Object transformation records

○ ○ ○ ○

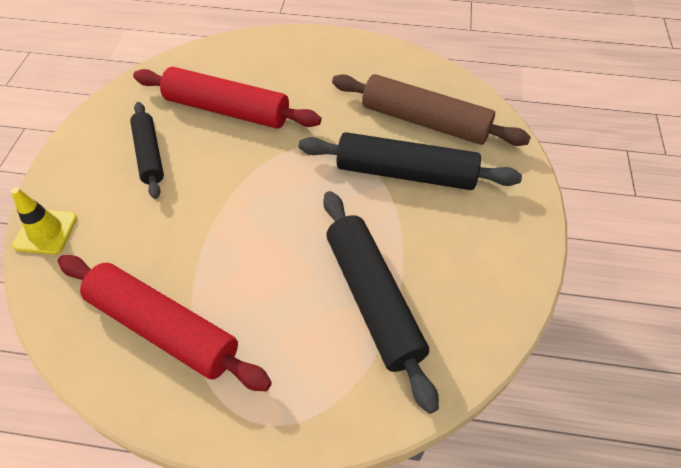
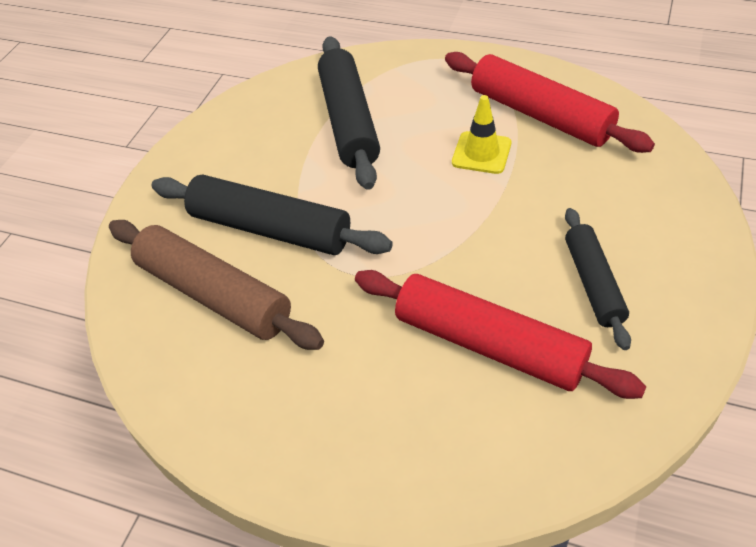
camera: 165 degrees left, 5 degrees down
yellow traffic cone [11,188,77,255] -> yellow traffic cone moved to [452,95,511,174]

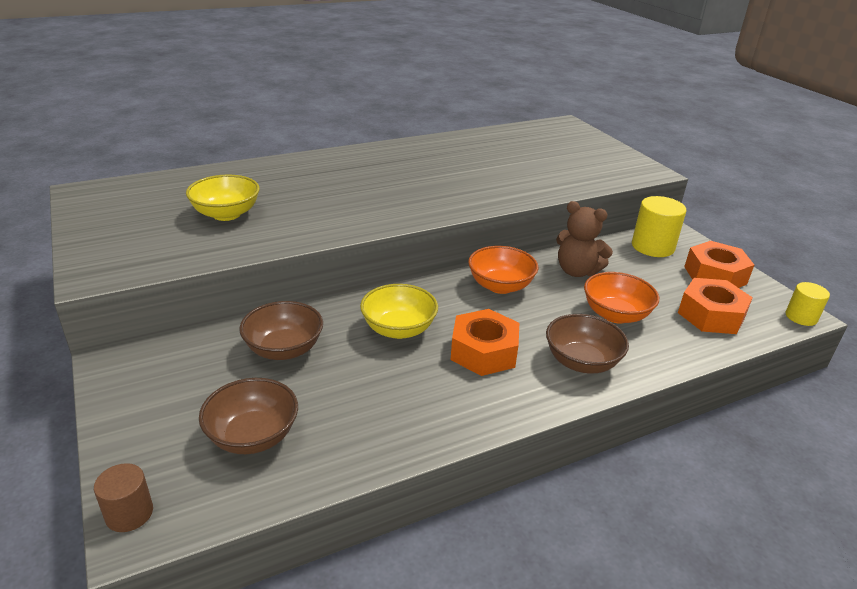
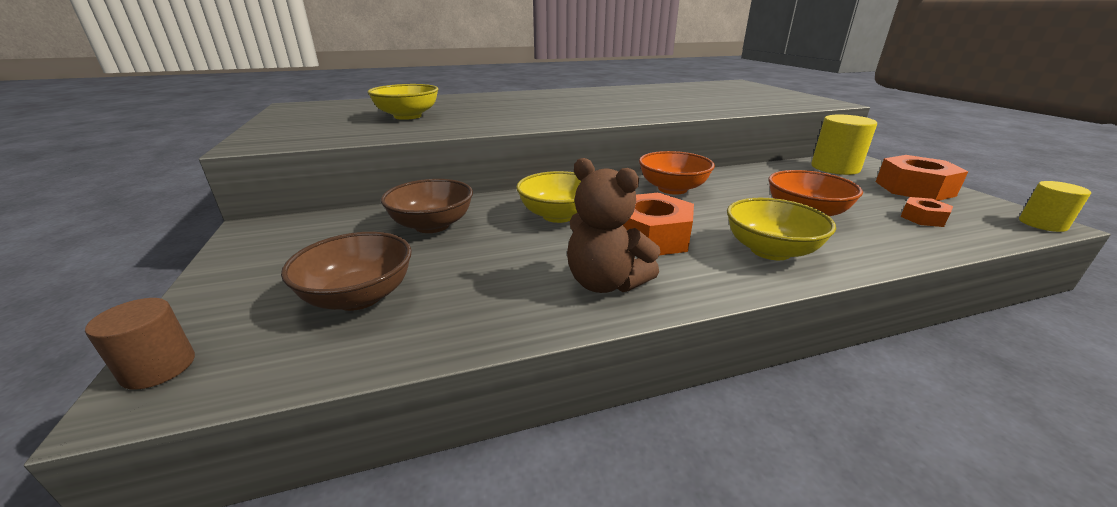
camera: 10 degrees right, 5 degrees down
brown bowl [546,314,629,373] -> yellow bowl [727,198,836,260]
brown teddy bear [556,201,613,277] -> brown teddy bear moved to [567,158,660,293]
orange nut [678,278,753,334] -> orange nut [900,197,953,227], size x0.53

○ ○ ○ ○

Restate exactly the lines running from the line with "brown teddy bear [556,201,613,277]" to the end of the entries above, both ends included.

brown teddy bear [556,201,613,277] -> brown teddy bear moved to [567,158,660,293]
orange nut [678,278,753,334] -> orange nut [900,197,953,227], size x0.53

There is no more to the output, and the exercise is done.